▸ **ACTION ITEM**:
Could you reproduce the lines below from the one with "menu72.md: [430,138,456,172] ->" through the one with "warehouse.rs: [588,147,821,215] ->"? Keep both ends and add nothing.

(Object displacement listings)
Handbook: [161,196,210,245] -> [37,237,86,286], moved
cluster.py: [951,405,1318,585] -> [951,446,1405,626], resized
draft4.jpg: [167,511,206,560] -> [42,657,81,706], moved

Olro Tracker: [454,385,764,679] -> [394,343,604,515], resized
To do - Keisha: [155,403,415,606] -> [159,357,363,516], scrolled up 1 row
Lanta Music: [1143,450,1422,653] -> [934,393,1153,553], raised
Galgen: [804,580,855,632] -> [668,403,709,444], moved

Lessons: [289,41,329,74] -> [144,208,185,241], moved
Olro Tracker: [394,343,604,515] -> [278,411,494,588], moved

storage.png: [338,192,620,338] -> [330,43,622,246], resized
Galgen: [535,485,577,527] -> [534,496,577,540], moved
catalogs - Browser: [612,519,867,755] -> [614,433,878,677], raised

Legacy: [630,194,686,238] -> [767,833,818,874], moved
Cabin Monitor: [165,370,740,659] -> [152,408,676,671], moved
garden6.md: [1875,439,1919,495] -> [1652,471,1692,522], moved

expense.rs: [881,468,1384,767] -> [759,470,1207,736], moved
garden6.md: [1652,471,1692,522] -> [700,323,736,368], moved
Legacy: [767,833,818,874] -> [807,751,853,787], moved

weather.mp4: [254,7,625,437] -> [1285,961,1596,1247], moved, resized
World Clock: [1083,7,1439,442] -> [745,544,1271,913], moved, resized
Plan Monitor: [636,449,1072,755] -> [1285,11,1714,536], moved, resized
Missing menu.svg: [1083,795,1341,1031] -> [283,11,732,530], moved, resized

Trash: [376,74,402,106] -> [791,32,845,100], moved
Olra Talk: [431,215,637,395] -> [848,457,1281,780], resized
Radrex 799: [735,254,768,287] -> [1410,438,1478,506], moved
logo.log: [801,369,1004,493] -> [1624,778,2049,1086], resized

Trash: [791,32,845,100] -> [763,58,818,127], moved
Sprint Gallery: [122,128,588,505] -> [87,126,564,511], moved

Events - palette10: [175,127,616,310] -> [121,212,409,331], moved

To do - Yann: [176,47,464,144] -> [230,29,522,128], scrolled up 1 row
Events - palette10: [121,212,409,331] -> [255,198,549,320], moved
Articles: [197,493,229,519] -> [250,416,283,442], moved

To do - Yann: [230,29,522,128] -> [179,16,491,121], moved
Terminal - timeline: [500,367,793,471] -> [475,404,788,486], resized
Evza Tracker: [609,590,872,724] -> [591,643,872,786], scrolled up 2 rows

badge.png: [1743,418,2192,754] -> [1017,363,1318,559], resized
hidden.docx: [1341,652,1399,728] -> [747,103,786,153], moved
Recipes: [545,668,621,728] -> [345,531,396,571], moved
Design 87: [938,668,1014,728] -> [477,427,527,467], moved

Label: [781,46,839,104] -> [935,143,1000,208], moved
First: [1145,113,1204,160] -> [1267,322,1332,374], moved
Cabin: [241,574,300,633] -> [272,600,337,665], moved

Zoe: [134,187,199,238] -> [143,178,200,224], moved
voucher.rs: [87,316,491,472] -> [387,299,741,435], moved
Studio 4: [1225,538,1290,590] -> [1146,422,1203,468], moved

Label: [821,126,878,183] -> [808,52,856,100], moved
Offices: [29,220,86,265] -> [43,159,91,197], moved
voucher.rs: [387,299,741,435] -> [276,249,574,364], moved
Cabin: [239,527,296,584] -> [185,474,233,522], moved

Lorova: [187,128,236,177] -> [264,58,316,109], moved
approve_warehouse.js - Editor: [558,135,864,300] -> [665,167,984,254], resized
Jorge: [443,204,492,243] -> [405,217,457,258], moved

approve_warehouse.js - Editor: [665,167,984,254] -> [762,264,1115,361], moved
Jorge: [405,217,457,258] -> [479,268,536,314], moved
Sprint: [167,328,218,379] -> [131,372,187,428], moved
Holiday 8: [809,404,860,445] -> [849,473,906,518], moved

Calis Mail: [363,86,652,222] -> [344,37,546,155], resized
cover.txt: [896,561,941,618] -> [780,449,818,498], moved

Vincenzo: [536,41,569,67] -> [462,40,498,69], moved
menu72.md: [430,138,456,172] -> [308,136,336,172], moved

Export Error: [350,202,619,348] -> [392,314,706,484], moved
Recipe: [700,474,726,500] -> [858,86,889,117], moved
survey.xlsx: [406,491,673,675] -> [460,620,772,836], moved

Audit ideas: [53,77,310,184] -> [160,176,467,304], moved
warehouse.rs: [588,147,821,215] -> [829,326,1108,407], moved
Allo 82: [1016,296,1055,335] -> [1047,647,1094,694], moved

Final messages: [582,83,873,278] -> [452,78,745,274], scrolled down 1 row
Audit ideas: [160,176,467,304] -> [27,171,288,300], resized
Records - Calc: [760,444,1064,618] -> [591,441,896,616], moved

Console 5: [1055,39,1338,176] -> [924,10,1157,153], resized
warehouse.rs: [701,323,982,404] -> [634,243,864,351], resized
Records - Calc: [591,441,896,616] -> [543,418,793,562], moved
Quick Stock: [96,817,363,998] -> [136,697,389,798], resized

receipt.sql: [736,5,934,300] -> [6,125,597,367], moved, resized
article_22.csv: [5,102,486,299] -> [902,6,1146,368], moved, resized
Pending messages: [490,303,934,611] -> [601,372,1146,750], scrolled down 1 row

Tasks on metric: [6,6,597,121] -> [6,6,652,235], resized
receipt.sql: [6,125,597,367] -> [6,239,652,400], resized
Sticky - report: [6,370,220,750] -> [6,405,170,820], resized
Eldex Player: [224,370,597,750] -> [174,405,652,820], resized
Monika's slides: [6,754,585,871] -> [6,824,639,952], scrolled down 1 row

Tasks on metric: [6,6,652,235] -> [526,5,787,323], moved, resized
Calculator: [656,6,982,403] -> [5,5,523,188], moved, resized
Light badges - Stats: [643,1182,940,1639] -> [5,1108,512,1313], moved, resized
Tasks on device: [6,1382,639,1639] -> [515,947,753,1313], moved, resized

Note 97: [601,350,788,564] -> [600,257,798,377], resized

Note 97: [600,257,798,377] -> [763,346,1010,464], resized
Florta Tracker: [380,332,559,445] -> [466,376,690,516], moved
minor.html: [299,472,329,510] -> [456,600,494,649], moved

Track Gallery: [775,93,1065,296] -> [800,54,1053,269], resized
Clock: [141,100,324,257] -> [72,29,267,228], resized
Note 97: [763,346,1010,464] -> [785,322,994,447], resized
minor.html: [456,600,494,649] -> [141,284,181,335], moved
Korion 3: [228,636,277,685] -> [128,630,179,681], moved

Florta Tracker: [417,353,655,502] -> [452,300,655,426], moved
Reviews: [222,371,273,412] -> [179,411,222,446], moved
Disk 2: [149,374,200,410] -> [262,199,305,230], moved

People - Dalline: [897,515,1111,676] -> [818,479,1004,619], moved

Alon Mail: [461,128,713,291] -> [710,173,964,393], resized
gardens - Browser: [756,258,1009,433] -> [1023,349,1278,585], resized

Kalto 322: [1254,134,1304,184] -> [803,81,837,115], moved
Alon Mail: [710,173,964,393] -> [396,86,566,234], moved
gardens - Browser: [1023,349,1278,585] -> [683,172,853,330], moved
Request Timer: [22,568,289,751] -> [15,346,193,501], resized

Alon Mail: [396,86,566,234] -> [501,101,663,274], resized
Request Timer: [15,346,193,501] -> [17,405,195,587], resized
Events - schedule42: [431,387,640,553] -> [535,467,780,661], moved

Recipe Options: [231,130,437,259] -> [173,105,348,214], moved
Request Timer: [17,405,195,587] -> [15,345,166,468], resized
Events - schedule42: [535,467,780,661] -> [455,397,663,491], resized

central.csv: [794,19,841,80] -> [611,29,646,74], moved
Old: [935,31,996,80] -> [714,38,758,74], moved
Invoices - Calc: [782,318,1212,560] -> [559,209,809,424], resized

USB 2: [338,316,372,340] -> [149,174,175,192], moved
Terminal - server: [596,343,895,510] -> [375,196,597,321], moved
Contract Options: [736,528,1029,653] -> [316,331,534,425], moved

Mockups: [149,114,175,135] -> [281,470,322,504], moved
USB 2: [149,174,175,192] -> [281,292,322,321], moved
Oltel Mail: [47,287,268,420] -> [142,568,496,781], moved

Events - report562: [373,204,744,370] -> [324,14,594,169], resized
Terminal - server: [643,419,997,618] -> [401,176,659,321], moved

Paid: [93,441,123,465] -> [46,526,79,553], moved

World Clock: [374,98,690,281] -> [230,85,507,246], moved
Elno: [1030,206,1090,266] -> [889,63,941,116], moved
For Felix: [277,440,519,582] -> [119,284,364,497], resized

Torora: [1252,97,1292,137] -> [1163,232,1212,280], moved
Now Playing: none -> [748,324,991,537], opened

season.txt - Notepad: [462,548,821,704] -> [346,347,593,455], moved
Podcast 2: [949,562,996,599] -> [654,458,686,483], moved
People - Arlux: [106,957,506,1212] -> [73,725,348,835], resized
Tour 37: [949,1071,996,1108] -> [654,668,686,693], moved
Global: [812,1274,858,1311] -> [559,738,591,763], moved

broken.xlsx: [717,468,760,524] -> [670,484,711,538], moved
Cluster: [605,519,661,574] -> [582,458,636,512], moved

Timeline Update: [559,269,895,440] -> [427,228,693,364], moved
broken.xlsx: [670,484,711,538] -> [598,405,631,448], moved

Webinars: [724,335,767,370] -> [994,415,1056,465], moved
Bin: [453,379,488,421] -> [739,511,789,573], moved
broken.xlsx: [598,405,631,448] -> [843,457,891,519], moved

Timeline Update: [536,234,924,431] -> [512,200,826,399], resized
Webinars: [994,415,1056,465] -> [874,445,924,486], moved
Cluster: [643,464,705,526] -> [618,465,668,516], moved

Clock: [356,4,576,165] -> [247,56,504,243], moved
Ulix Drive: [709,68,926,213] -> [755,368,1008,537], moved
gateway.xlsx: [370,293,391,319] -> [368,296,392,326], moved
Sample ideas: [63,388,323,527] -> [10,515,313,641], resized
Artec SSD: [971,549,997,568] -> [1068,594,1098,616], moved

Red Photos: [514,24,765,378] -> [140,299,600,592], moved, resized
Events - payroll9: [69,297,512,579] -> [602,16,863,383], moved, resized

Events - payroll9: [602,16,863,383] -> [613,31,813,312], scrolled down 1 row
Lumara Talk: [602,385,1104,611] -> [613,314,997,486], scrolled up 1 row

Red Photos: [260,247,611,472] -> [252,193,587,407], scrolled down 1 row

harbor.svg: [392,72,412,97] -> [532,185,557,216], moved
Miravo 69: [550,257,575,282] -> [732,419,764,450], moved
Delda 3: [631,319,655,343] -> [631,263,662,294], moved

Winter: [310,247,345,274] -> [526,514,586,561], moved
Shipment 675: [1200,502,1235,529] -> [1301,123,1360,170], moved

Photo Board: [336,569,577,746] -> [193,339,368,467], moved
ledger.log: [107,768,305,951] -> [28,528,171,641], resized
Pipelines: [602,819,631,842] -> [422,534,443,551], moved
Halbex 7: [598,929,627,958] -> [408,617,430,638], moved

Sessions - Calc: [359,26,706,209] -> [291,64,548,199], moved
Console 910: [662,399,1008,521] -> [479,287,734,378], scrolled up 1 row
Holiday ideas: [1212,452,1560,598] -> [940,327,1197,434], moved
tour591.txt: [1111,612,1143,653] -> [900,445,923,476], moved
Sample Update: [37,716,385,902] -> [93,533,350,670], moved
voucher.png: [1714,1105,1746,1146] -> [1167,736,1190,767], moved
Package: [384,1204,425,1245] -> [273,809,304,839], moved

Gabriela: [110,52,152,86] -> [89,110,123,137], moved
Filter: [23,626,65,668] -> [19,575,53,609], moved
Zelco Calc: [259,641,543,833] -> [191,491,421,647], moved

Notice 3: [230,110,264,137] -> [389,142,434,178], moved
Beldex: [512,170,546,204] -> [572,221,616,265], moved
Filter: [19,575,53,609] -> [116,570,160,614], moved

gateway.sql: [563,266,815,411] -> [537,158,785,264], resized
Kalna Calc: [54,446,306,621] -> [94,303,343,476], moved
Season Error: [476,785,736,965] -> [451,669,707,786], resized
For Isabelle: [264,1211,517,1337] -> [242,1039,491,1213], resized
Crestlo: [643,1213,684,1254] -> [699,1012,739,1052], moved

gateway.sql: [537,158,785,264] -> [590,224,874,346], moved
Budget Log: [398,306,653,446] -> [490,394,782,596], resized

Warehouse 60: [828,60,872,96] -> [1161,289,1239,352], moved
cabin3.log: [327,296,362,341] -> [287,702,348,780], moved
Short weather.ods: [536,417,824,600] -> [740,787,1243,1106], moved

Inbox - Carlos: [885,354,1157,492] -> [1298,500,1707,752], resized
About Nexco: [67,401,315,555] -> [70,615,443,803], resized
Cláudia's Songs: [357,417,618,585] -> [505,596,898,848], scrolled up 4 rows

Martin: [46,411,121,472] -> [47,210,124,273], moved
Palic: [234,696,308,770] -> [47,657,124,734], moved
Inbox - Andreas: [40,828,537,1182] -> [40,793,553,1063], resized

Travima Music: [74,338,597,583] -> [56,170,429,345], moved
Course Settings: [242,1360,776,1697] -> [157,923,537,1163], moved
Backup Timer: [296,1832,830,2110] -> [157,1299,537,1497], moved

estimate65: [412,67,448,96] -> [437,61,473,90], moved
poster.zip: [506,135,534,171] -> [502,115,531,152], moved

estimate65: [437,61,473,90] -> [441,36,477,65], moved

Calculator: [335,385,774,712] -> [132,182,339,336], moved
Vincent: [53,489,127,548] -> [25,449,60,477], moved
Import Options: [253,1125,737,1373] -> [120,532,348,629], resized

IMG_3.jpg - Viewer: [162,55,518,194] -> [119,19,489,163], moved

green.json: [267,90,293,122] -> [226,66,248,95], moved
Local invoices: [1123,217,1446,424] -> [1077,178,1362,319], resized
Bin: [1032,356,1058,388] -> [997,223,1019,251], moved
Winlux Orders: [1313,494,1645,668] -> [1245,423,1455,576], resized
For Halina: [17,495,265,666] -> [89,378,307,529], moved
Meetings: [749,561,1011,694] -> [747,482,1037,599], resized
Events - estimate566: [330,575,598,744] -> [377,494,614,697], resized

▸ **TASK RESPONSE**:
menu72.md: [430,138,456,172] -> [308,136,336,172], moved

Export Error: [350,202,619,348] -> [392,314,706,484], moved
Recipe: [700,474,726,500] -> [858,86,889,117], moved
survey.xlsx: [406,491,673,675] -> [460,620,772,836], moved

Audit ideas: [53,77,310,184] -> [160,176,467,304], moved
warehouse.rs: [588,147,821,215] -> [829,326,1108,407], moved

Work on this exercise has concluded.